▸ **What you are asked to do**:
The goal is an unaltered copy of the records below, minus any images.

▸ **Data supplied**:
+++

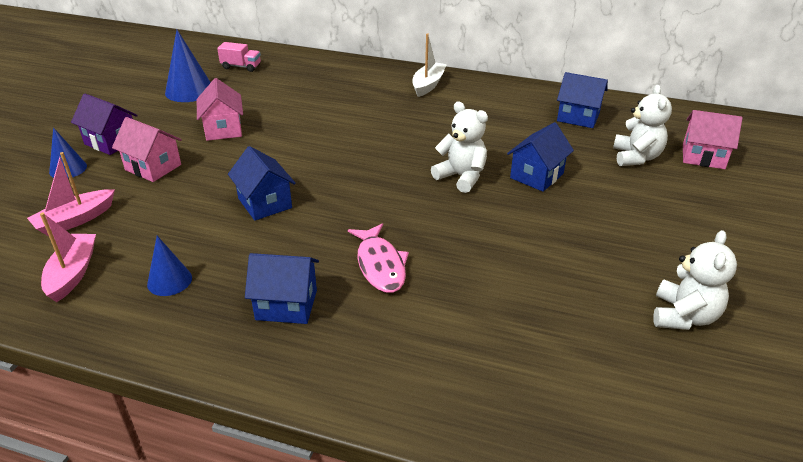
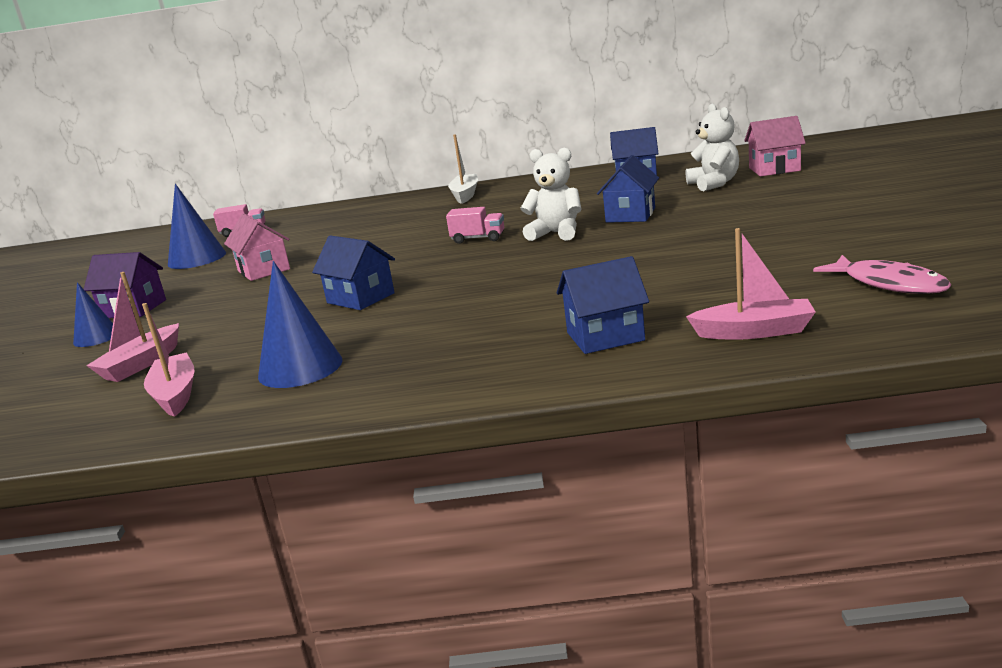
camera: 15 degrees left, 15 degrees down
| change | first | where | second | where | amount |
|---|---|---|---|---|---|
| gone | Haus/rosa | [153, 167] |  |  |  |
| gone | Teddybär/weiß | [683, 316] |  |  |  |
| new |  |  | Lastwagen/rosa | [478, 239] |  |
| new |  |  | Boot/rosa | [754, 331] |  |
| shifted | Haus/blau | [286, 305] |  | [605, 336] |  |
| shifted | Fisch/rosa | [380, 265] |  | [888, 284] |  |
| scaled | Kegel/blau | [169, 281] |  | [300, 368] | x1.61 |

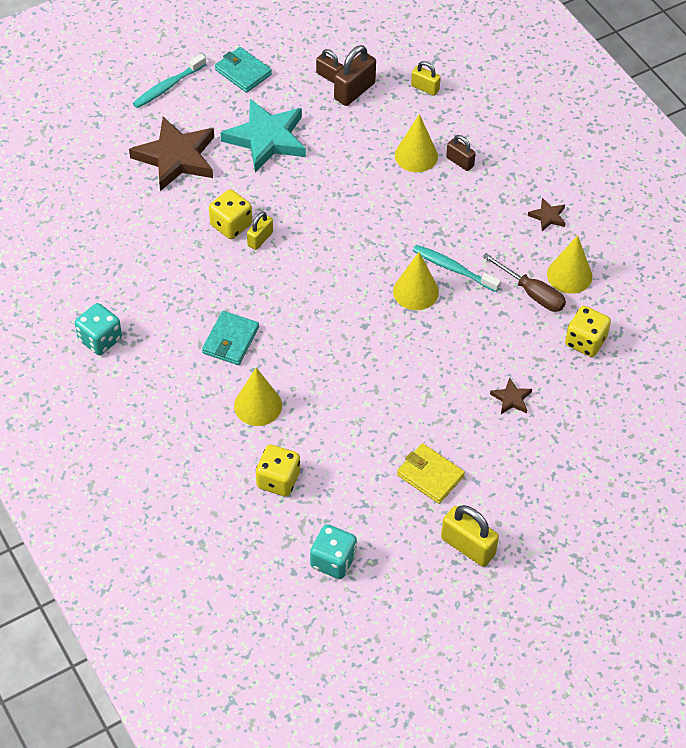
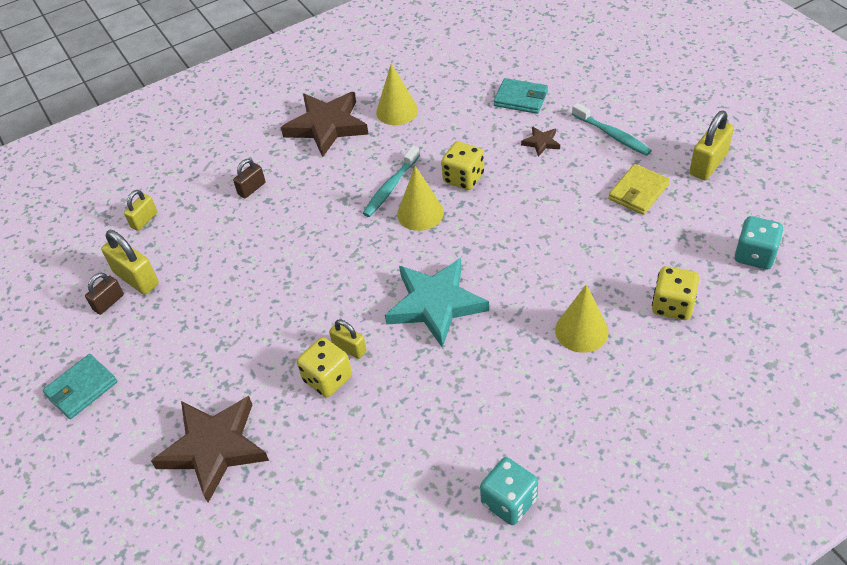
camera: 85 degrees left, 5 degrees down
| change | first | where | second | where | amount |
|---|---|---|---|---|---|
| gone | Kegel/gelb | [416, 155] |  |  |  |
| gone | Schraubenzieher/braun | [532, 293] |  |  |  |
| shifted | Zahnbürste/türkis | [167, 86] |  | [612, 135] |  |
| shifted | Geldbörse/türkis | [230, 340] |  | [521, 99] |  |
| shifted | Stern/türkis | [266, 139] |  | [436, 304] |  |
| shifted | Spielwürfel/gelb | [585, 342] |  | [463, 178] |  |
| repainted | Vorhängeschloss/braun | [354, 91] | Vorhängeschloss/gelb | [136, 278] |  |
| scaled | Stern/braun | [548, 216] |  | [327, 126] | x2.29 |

+++

▸ **Answer space**:
camera: 15 degrees left, 15 degrees down
| change | first | where | second | where | amount |
|---|---|---|---|---|---|
| gone | Haus/rosa | [153, 167] |  |  |  |
| gone | Teddybär/weiß | [683, 316] |  |  |  |
| new |  |  | Lastwagen/rosa | [478, 239] |  |
| new |  |  | Boot/rosa | [754, 331] |  |
| shifted | Haus/blau | [286, 305] |  | [605, 336] |  |
| shifted | Fisch/rosa | [380, 265] |  | [888, 284] |  |
| scaled | Kegel/blau | [169, 281] |  | [300, 368] | x1.61 |

camera: 85 degrees left, 5 degrees down
| change | first | where | second | where | amount |
|---|---|---|---|---|---|
| gone | Kegel/gelb | [416, 155] |  |  |  |
| gone | Schraubenzieher/braun | [532, 293] |  |  |  |
| shifted | Zahnbürste/türkis | [167, 86] |  | [612, 135] |  |
| shifted | Geldbörse/türkis | [230, 340] |  | [521, 99] |  |
| shifted | Stern/türkis | [266, 139] |  | [436, 304] |  |
| shifted | Spielwürfel/gelb | [585, 342] |  | [463, 178] |  |
| repainted | Vorhängeschloss/braun | [354, 91] | Vorhängeschloss/gelb | [136, 278] |  |
| scaled | Stern/braun | [548, 216] |  | [327, 126] | x2.29 |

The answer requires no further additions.